===== Input data =====

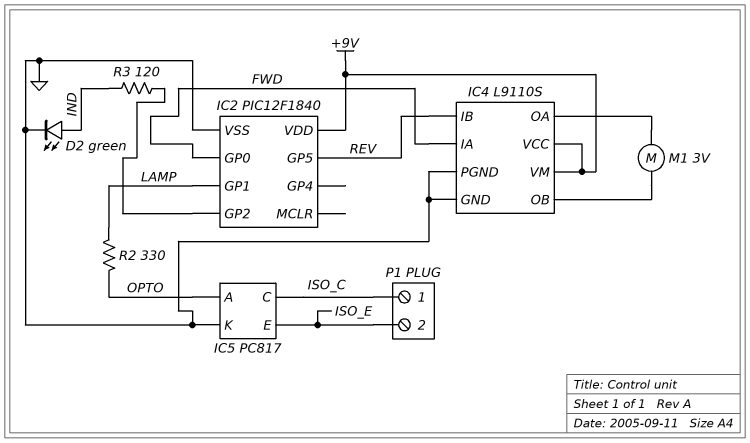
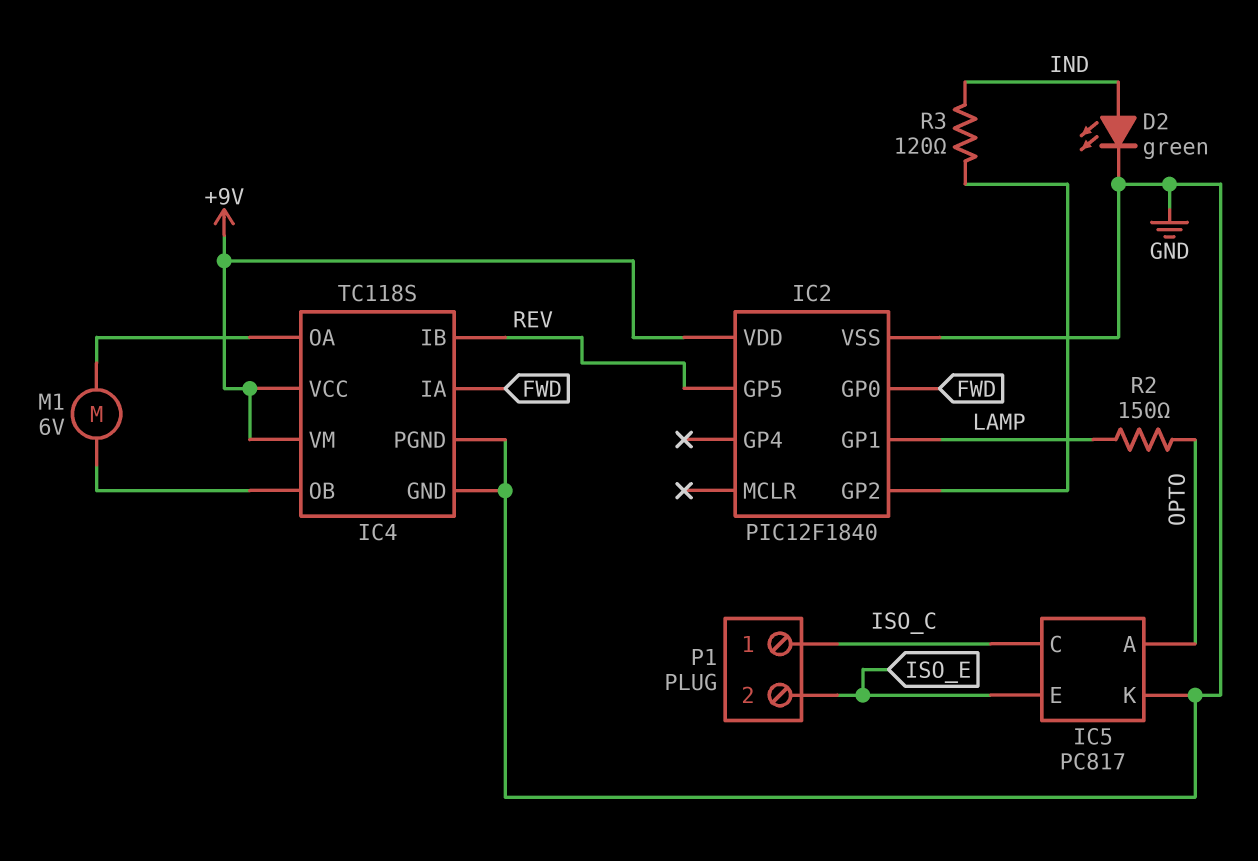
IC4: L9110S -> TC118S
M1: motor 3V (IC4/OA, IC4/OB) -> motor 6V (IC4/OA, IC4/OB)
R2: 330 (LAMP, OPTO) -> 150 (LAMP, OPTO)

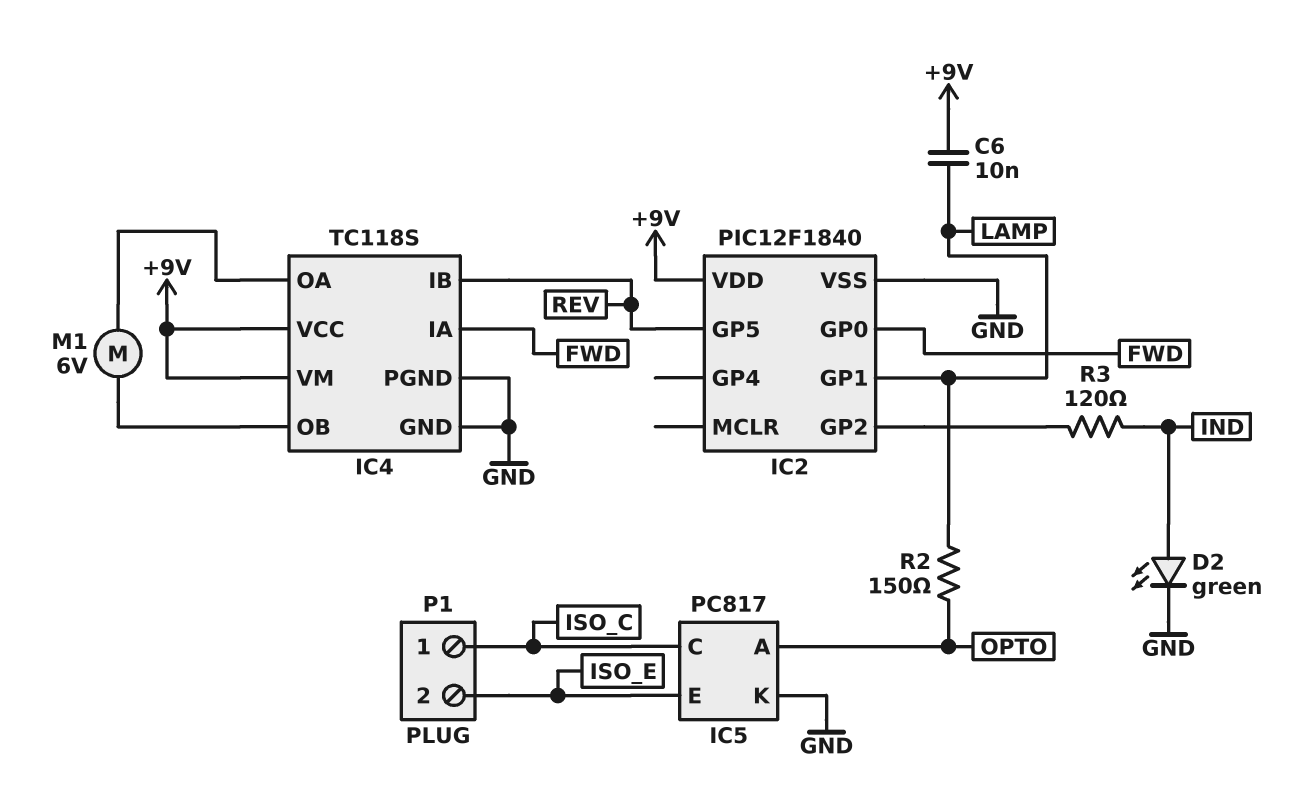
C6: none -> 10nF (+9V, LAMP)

=====
===== Input data =====

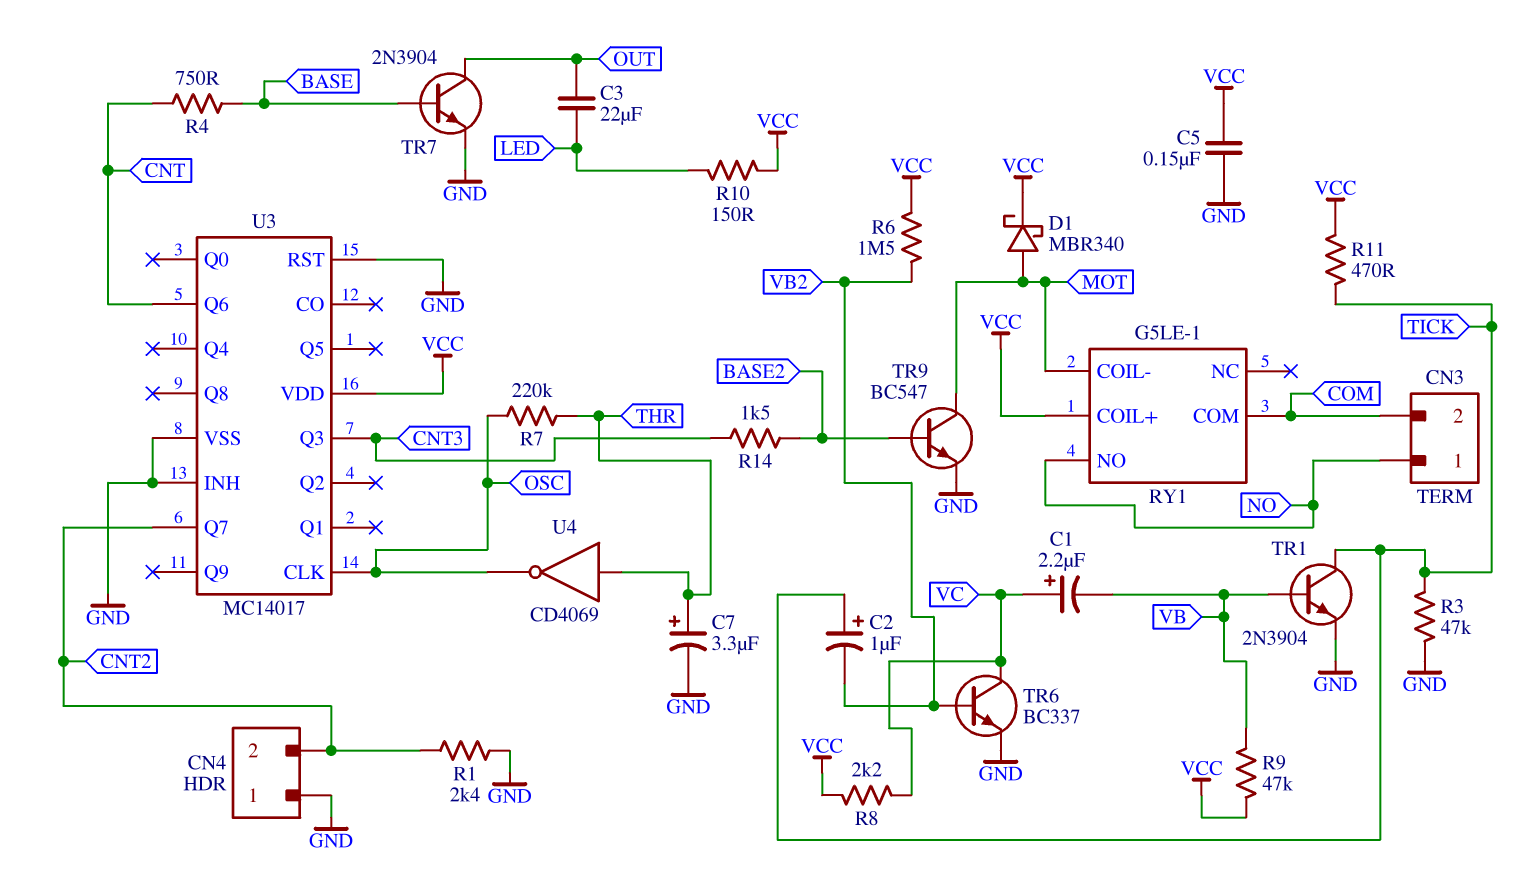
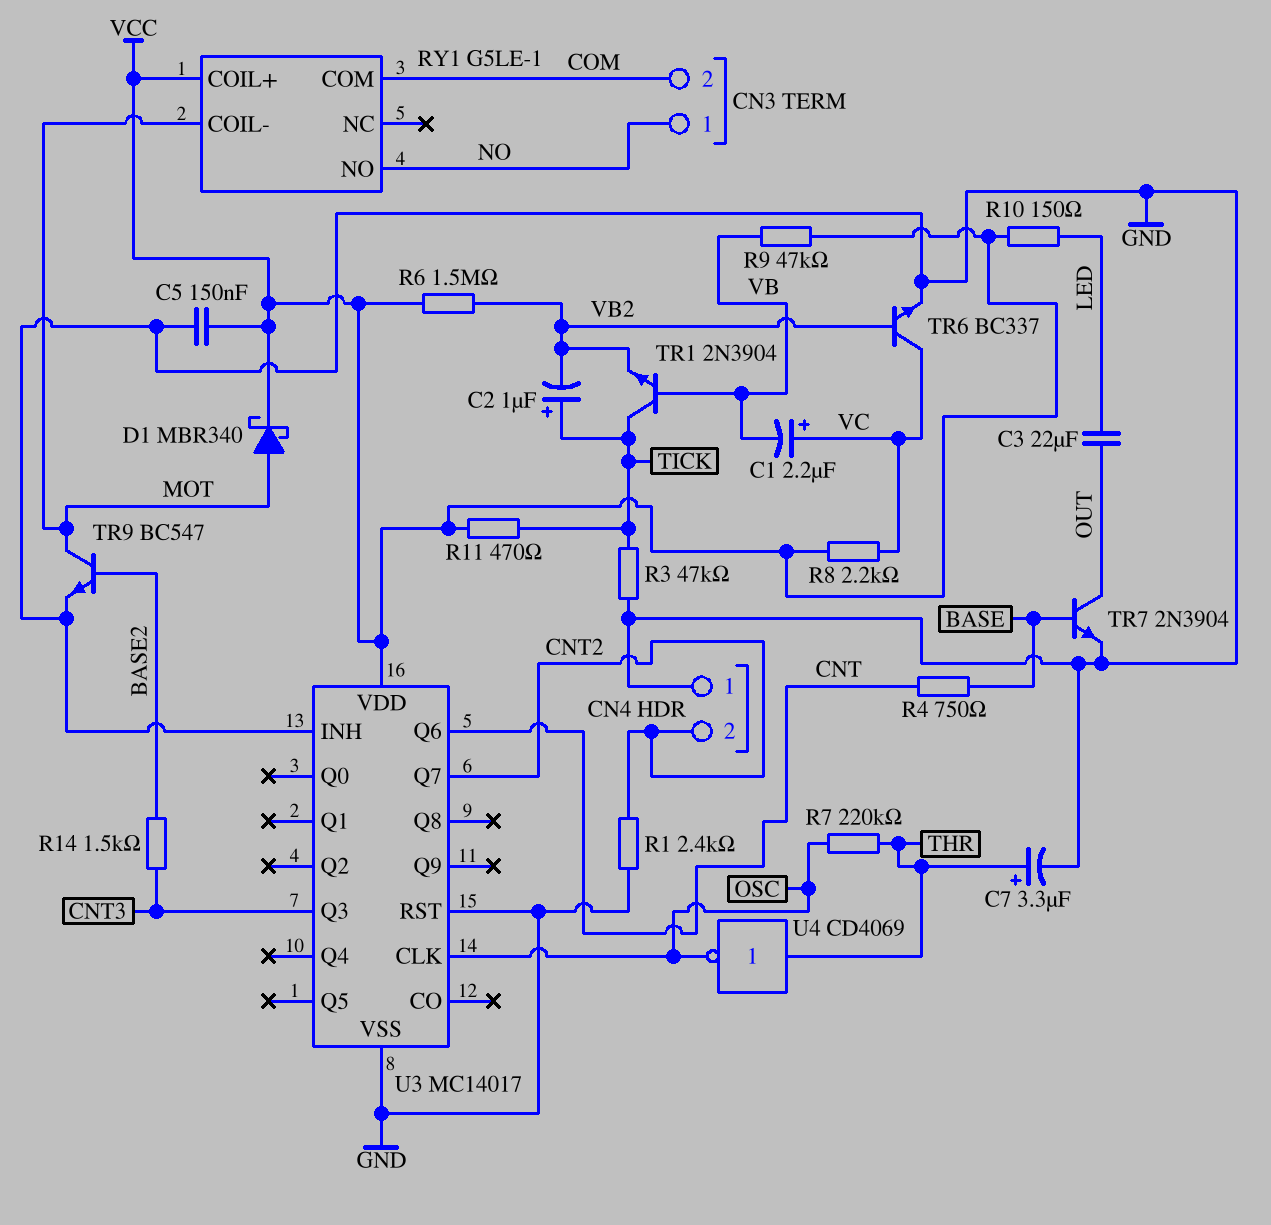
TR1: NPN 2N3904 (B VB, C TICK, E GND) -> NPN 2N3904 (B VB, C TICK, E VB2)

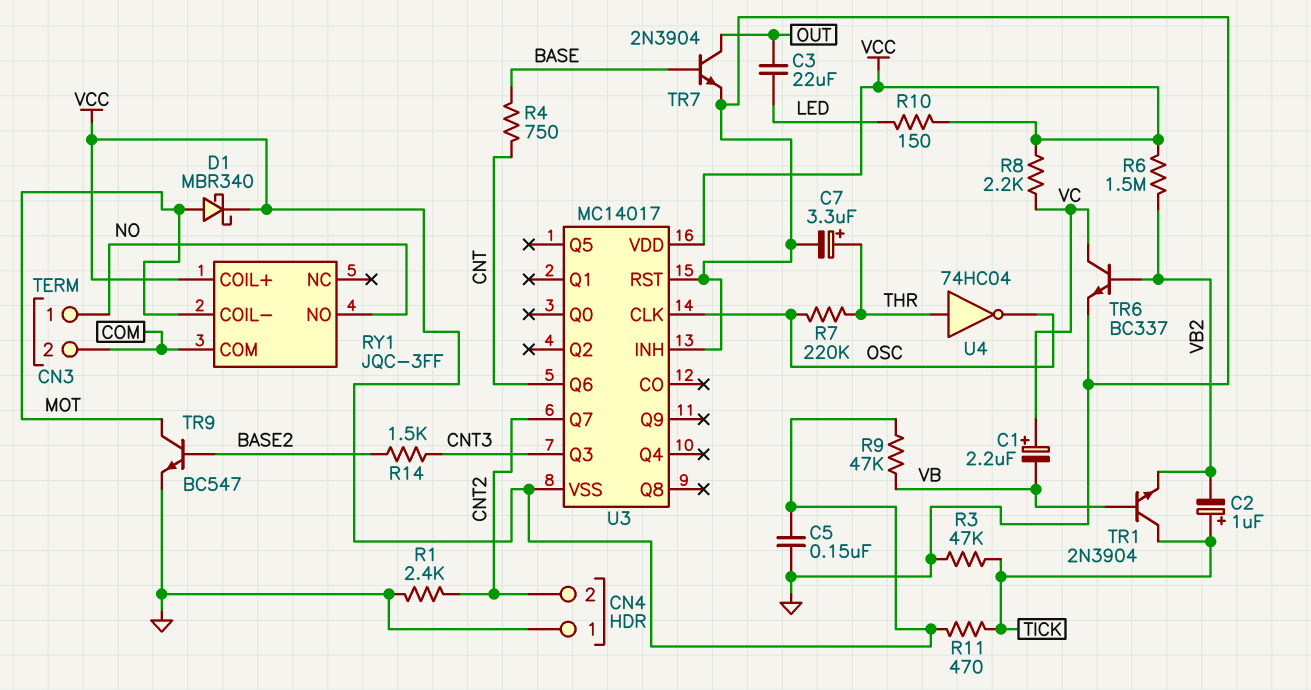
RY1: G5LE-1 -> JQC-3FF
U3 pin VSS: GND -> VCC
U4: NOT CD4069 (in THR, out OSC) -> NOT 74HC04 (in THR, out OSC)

=====

▶ _Instructions to follow_
Exercise for the records above: copy only the lines from the one with "R2: 330 (LAMP, OPTO) -> 150 (LAMP, OPTO)" to the one with "C6: none -> 10nF (+9V, LAMP)", both ends kept, and drop the pictures.

▶ _Answer section_
R2: 330 (LAMP, OPTO) -> 150 (LAMP, OPTO)

C6: none -> 10nF (+9V, LAMP)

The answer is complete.